*WHAT IS REQUIRED*
Gather all lines from the material that contain the word "brown".

+++

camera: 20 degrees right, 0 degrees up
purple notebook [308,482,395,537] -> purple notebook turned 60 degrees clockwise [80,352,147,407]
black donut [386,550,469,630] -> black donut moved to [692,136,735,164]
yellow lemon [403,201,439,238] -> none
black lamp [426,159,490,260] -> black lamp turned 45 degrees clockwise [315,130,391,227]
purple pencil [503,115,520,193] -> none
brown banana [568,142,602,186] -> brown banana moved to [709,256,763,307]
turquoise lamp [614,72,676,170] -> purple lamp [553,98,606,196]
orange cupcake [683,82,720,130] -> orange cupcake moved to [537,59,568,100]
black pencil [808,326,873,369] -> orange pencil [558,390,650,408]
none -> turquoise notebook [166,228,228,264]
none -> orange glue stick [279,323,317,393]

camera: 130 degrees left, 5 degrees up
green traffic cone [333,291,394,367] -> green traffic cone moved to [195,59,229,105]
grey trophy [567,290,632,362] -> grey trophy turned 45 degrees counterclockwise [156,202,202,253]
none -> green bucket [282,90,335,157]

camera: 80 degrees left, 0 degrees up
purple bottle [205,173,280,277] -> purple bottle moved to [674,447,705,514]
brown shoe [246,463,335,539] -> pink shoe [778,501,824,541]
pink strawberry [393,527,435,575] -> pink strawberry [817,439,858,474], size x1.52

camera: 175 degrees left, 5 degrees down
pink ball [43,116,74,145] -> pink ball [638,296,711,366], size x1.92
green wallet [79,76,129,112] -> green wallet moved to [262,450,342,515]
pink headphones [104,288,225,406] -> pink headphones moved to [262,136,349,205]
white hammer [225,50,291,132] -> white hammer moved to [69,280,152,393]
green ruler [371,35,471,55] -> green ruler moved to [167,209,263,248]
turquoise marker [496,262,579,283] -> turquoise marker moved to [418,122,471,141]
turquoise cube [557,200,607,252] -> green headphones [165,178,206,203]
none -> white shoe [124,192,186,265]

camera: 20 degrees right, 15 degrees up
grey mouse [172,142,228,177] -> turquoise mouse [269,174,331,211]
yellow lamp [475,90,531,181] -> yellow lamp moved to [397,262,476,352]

+++

*ANSWER TO THE EXERCISE*
brown banana [568,142,602,186] -> brown banana moved to [709,256,763,307]
brown shoe [246,463,335,539] -> pink shoe [778,501,824,541]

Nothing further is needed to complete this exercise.